↓↓↓
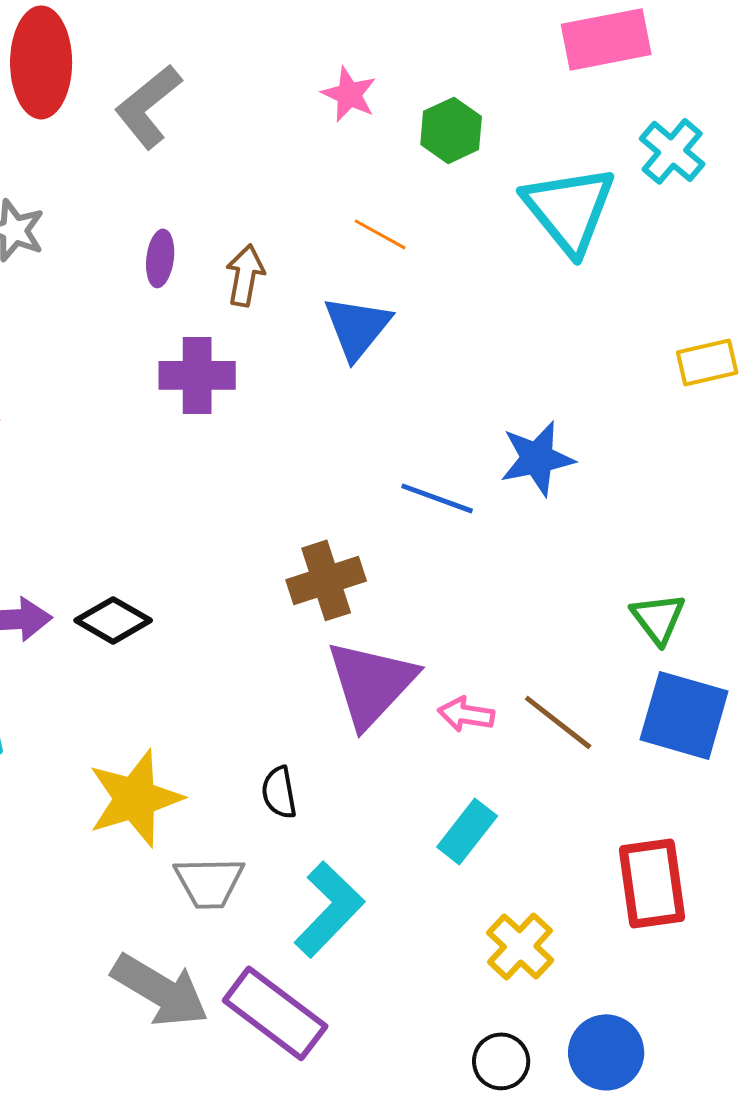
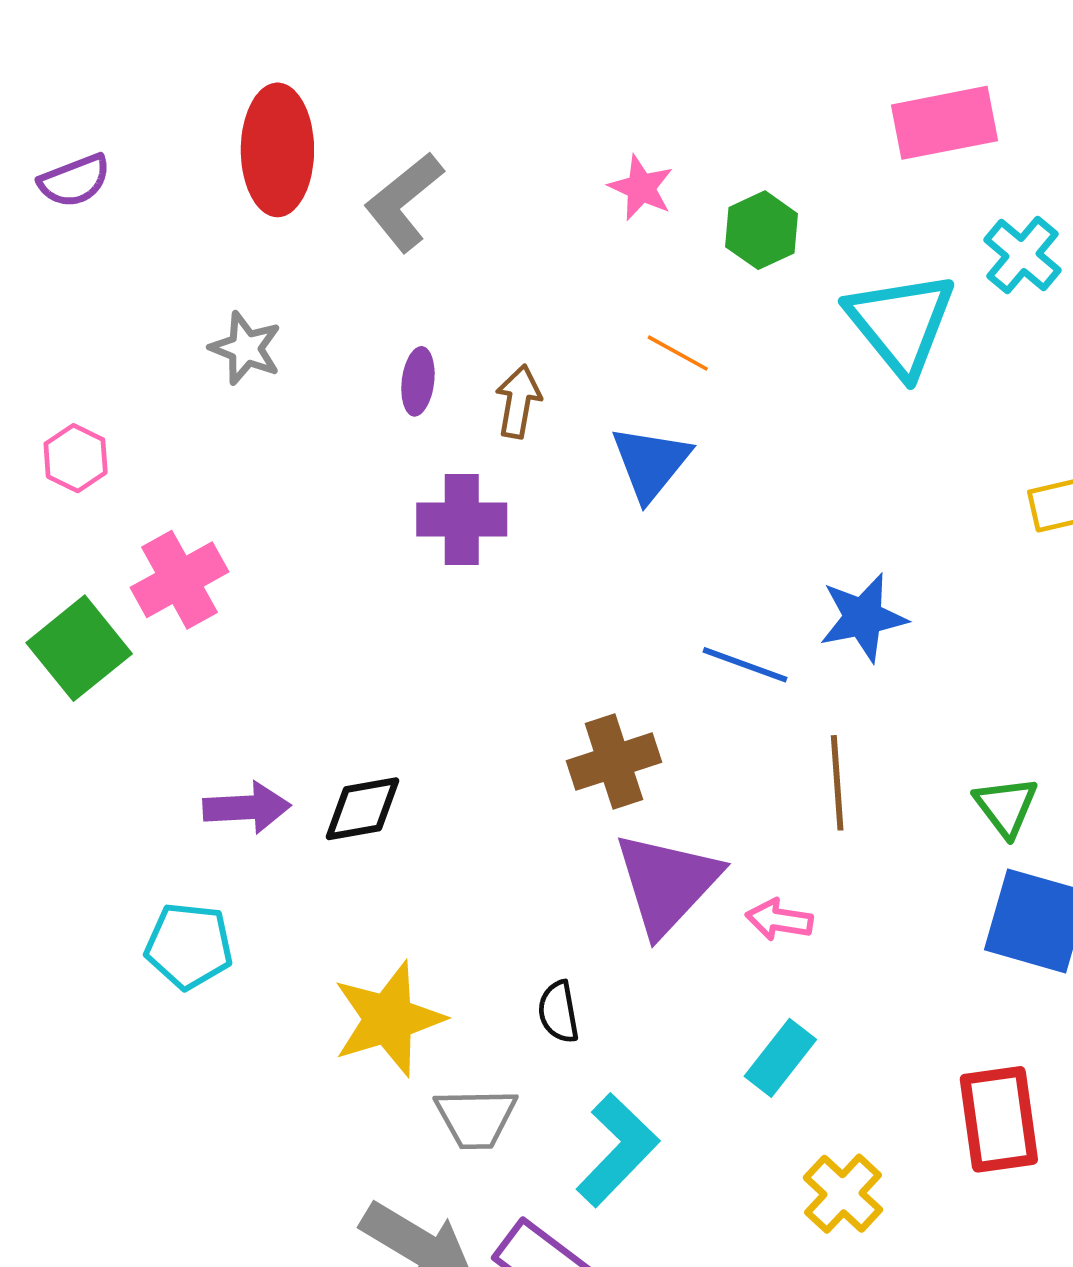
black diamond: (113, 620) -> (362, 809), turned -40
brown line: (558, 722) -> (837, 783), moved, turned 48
↑↑↑
↓↓↓
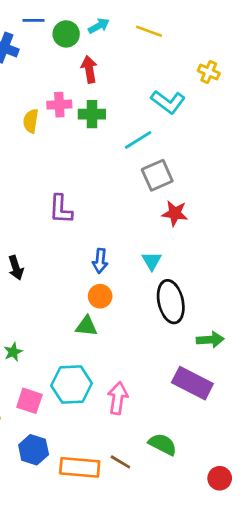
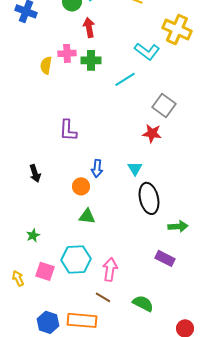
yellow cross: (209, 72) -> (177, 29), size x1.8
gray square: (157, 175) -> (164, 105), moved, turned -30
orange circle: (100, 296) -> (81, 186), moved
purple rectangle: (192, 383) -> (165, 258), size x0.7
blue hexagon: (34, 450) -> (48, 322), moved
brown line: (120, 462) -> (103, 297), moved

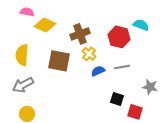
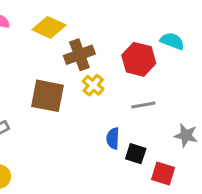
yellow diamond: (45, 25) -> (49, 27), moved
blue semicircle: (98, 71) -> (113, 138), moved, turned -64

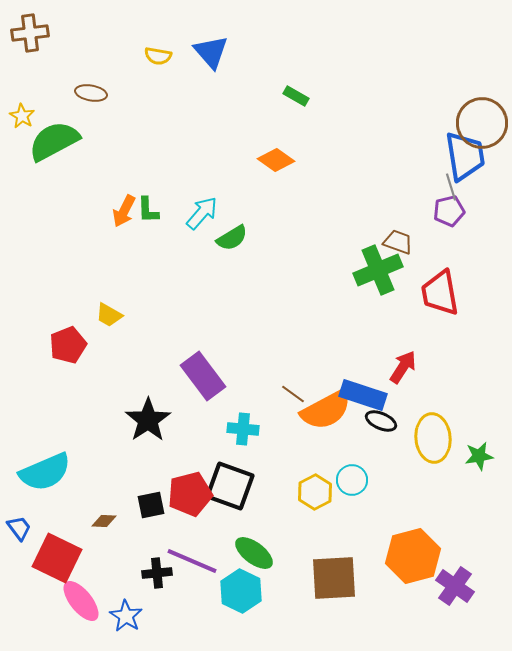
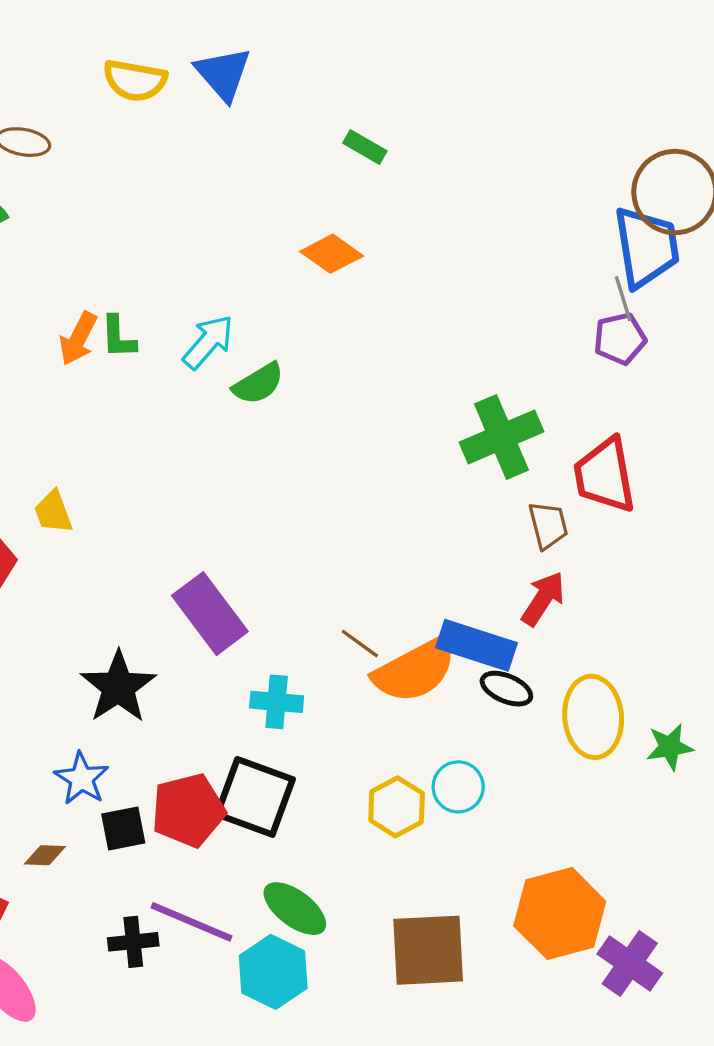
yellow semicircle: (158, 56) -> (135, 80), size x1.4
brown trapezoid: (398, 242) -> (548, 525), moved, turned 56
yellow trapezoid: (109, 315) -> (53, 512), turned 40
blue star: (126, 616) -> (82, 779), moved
↑↑↑
§ **Action item**
Search the material for the word "moved". Each line where it is found must be copied.

§ **Answer to the exercise**
brown line: (558, 722) -> (837, 783), moved, turned 48
gray square: (157, 175) -> (164, 105), moved, turned -30
orange circle: (100, 296) -> (81, 186), moved
blue hexagon: (34, 450) -> (48, 322), moved
brown line: (120, 462) -> (103, 297), moved
yellow diamond: (45, 25) -> (49, 27), moved
blue semicircle: (98, 71) -> (113, 138), moved, turned -64
brown trapezoid: (398, 242) -> (548, 525), moved, turned 56
blue star: (126, 616) -> (82, 779), moved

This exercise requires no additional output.